*YOUR ASSIGNMENT*:
Where in the records does the word "turquoise" occur? Copy each line in which it does.

╭─ SUPPLIED DATA

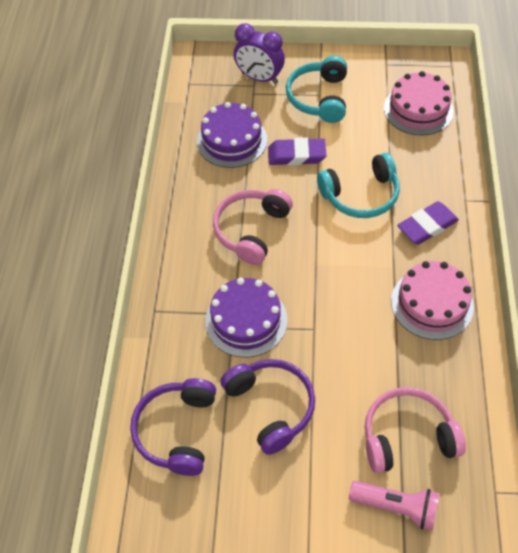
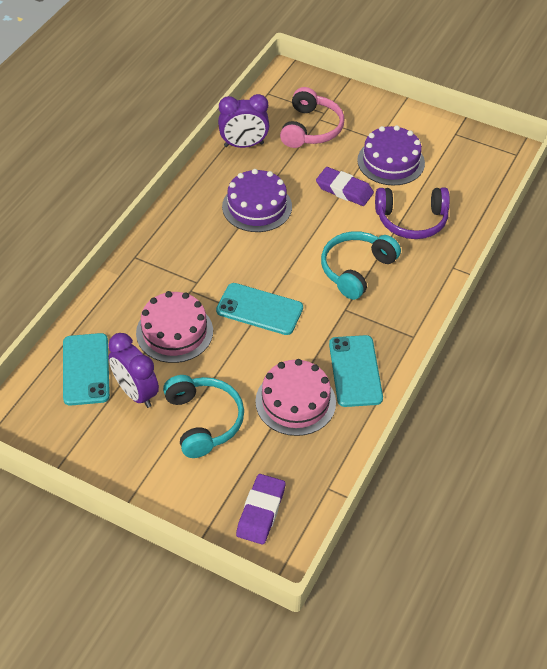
pink flashlight: 1 -> 0
pink headphones: 2 -> 1
purple clock: 1 -> 2
purple headphones: 2 -> 1
turquoise phone: 0 -> 3

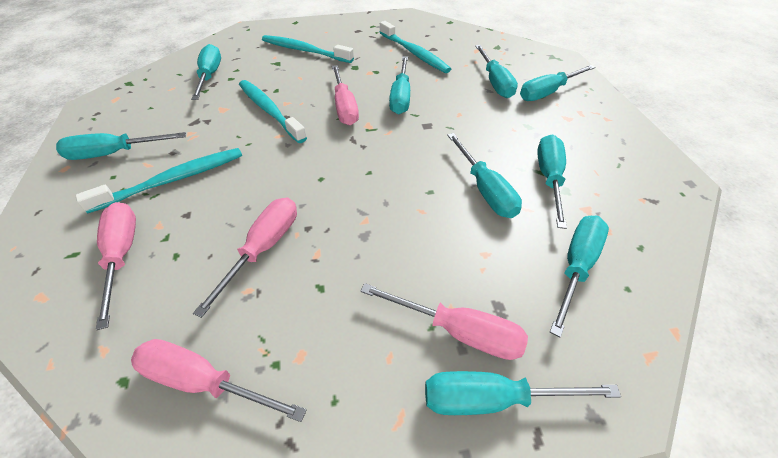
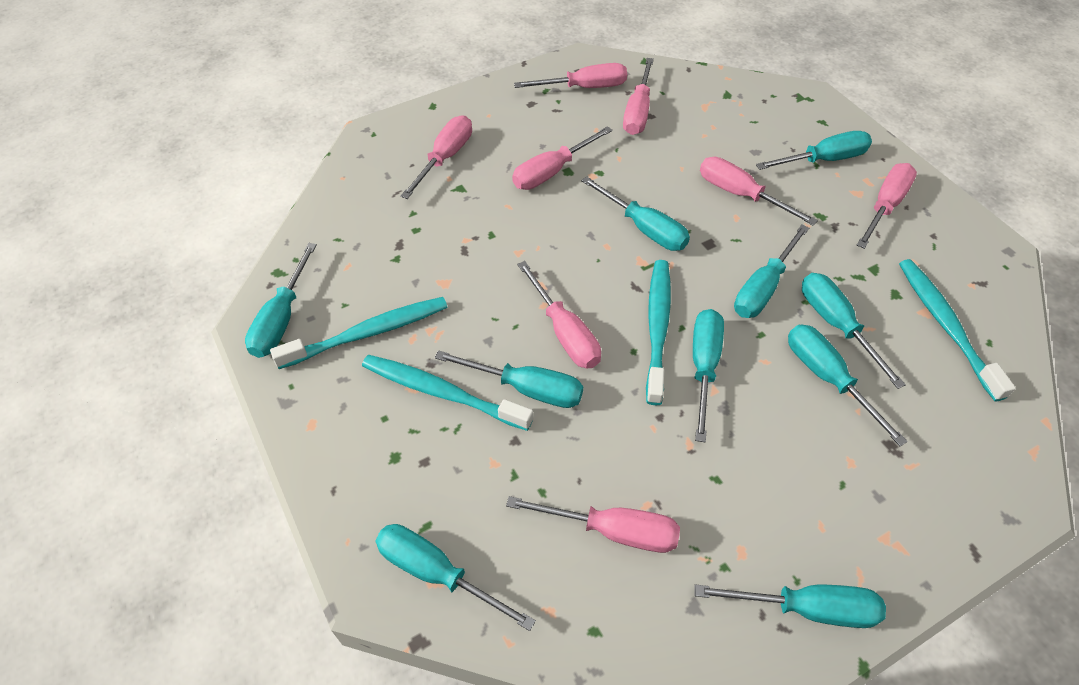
pink screwdriver: 5 -> 8
turquoise screwdriver: 9 -> 10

╰─

*TASK ANSWER*:
turquoise phone: 0 -> 3
turquoise screwdriver: 9 -> 10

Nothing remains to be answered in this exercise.